:: Set problem ::
Pull out every line in the records below that contains the string "clef".

:: Source material ::
┄┄┄┄┄┄┄┄┄┄┄┄┄┄┄┄┄┄┄┄

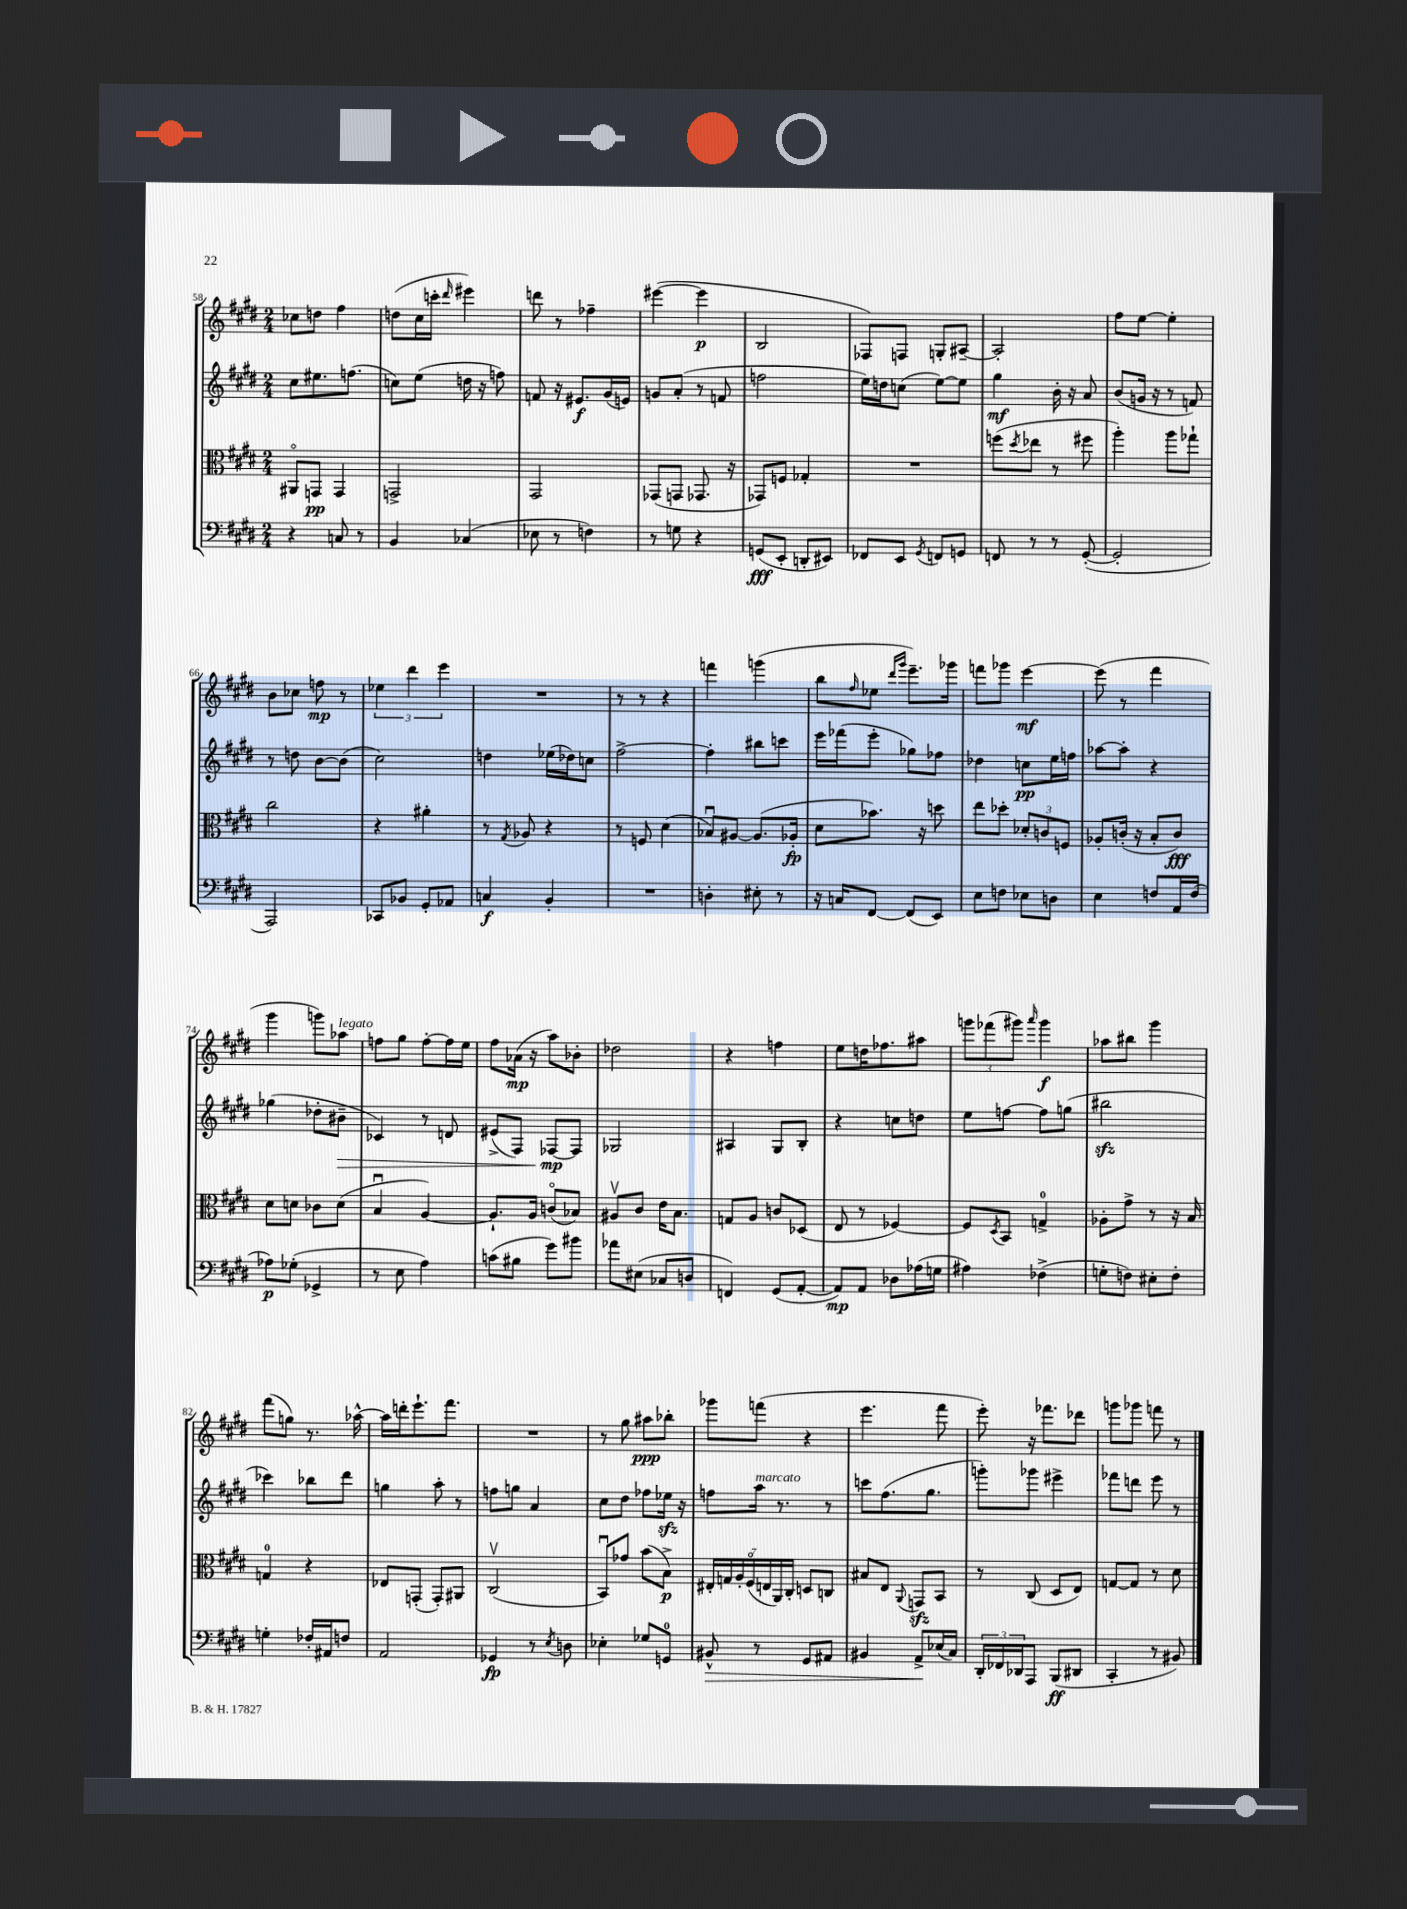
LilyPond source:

<<
\new StaffGroup <<
\new Staff = "s0" {
    \clef treble \key e \major \numericTimeSignature \time 2/4
    ces''8 d''8 fis''4 |
    d''8( cis''16 c'''16-. \grace { dis'''16 } eis'''4) |
    d'''8 r8 fes''4-- |
    eis'''4~( eis'''4\p |
    b2 |
    fes8) f8 g8-. ais8~-- |
    ais2-. |
    fis''8 e''8~ e''4-. |
    b'8 ces''8 f''8\mp r8 |
    \tuplet 3/2 { ees''4 dis'''4 e'''4 } |
    R2 |
    r8 r8 r4 |
    f'''4 g'''4( |
    b''8 \grace { fis''16 } ees''8 \grace { dis'''16 gis'''16 } e'''8.--) ges'''16 |
    f'''8 ges'''8 e'''4~\mf |
    e'''8( r8 fis'''4 |
    gis'''4 g'''8) aes''8^\markup { \italic "legato" } |
    f''8 gis''8 f''8~-. f''16 e''16 |
    fis''8 aes'16\mp( r16 a''8) bes'8-. |
    des''2 |
    r4 f''4 |
    e''8 d''16 fes''8. ais''8 |
    \tuplet 3/2 { g'''8 fes'''8( gis'''8) } \grace { a'''16 } gis'''4\f |
    aes''8 bis''8 gis'''4 |
    fis'''8( g''8) r8. aes''16~-^ |
    aes''16 d'''16-. e'''8.-! fis'''8. |
    R2 |
    r8 gis''8 ais''8\ppp bes''8-. |
    ges'''8 f'''8( r4 |
    e'''4. fis'''8 |
    e'''8-.) r16 fes'''8. des'''8 |
    g'''8 ges'''8 f'''8 r8 \bar "|." |
}
\new Staff = "s1" {
    \clef treble \key e \major \numericTimeSignature \time 2/4
    cis''8 eis''8. f''8.( |
    c''8) e''8( d''16 r16 f''8) |
    f'8 r16 eis'8.\f gis'16( e'16) |
    g'8 a'8-.( r8 f'8 |
    f''2 |
    e''16) d''16 c''8( e''8~) e''8 |
    gis''4\mf b'16-. r16 a'8 |
    b'8( g'16 r16 r8 f'8) |
    r8 d''8 b'8~ b'8( |
    cis''2) |
    d''4 ees''16( des''16) c''8 |
    fis''2~-> |
    fis''4-. bis''8 c'''8 |
    e'''16 fes'''16( e'''8-. ges''8) fes''8 |
    des''4 c''8\pp e''16 f''16 |
    aes''8~ aes''8-. r4 |
    ges''4( des''8-. bis'8--\> |
    ces'4) r8 d'8 |
    eis'8->( fis8) fes8~\mp\! fes8 |
    ges2 |
    ais4 gis8 b8-. |
    r4 c''8 d''8 |
    e''8 f''8~ f''8 g''8( |
    bis''2\sfz |
    ces'''4) bes''8 dis'''8 |
    g''4 a''8-. r8 |
    f''8 g''8 a'4 |
    cis''8 dis''8 fes''8 ees''16\sfz r16 |
    f''8 a''16^\markup { \italic "marcato" } r8. r8 |
    c'''8 fis''8.( gis''8. |
    g'''8-.) ges'''8 eis'''4-> |
    fes'''8 d'''8 e'''8 r8 \bar "|." |
}
\new Staff = "s2" {
    \clef alto \key e \major \numericTimeSignature \time 2/4
    ais,8\flageolet g,8\pp g,4 |
    g,2-> |
    gis,2 |
    ges,8( g,8 ges,8. r16 |
    ges,8) f8 ges4-. |
    R2 |
    f''8( \acciaccatura { dis''8 } ees''8 r8 fis''8 |
    a''4-.) a''8 ges''8-! |
    cis''2 |
    r4 ais'4-. |
    r8 \acciaccatura { gis8 } aes8 r4 |
    r8 f8 dis'4( |
    bes8\downbow) ais8~ ais8.( aes16-.\fp |
    dis'8 bes'8.) r16 d''8 |
    e''8 des''8-. \tuplet 3/2 { des'8-. c'8 f8 } |
    aes8-. c'16-.( r16 b8-. c'8\fff) |
    dis'8 d'8 ces'8 d'8( |
    b4\downbow a4~) |
    a8.-! a16 c'8\flageolet( bes8) |
    ais8\upbow cis'8 e'16 b8. |
    g8 a8 c'8 des8( |
    e8 r8 fes4~) |
    fes8 \acciaccatura { dis8 } b,8 g4-0-> |
    aes8-. gis'8-> r8 r16 b16 |
    g4-0 r4 |
    ees8 g,8-.( g,8-.) ais,8 |
    cis2\upbow( |
    b,8\downbow) ges'8 b'8( b8->\p) |
    \tuplet 7/4 { eis16-. g16 a16-. fis16\flageolet( e16 a,16) cis16-. } d8 c8 |
    bis8 e8 \appoggiatura { a,8 } g,8\sfz b,8 |
    r8 cis8( dis8 e8) |
    g8~ g8 r8 dis'8 \bar "|." |
}
\new Staff = "s3" {
    \clef bass \key e \major \numericTimeSignature \time 2/4
    r4 c8 r8 |
    b,4 ces4( |
    ees8 r8 f4) |
    r8 g8 r4 |
    g,8\fff( e,8-. d,8-. eis,8) |
    fes,8 e,8 \acciaccatura { gis,8 } f,8 g,8 |
    f,8 r8 r8 gis,8~-.( |
    gis,2-. |
    a,,2) |
    ces,8 bes,8 gis,8-. aes,8 |
    c4\f b,4-. |
    R2 |
    d4-. eis8-. r8 |
    r16 c16 fis,8~ fis,8( e,8) |
    e8 f8 ees8 d8 |
    e4 f8 a,16 f16( |
    aes8\p) ges8-.( ges,4-> |
    r8 e8 a4) |
    c'8( bis8 gis'8) bis'8 |
    aes'8 eis8( ces8 d8 |
    f,4) gis,8( a,8~-. |
    a,8\mp) a,8 des8 aes16( g16 |
    ais4) fes4->( |
    g8-. f8) eis8-. f8-. |
    g4-. fes16-. ais,16 f8 |
    a,2 |
    ges,4\fp r8 \acciaccatura { e8 } d8 |
    ees4-. ges8 g,8-0 |
    bis,8-^\> r8 gis,8 ais,8 |
    bis,4 a,8->\! ees16( cis16) |
    \tuplet 3/2 { dis,16-. fes,16 des,16 } a,,8 b,,8\ff( dis,8 |
    cis,4-. r8 bis,8) \bar "|." |
}
>>
>>
\layout { \context { \Score currentBarNumber = #58 } }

┄┄┄┄┄┄┄┄┄┄┄┄┄┄┄┄┄┄┄┄

:: The result ::
    \clef treble \key e \major \numericTimeSignature \time 2/4
    \clef treble \key e \major \numericTimeSignature \time 2/4
    \clef alto \key e \major \numericTimeSignature \time 2/4
    \clef bass \key e \major \numericTimeSignature \time 2/4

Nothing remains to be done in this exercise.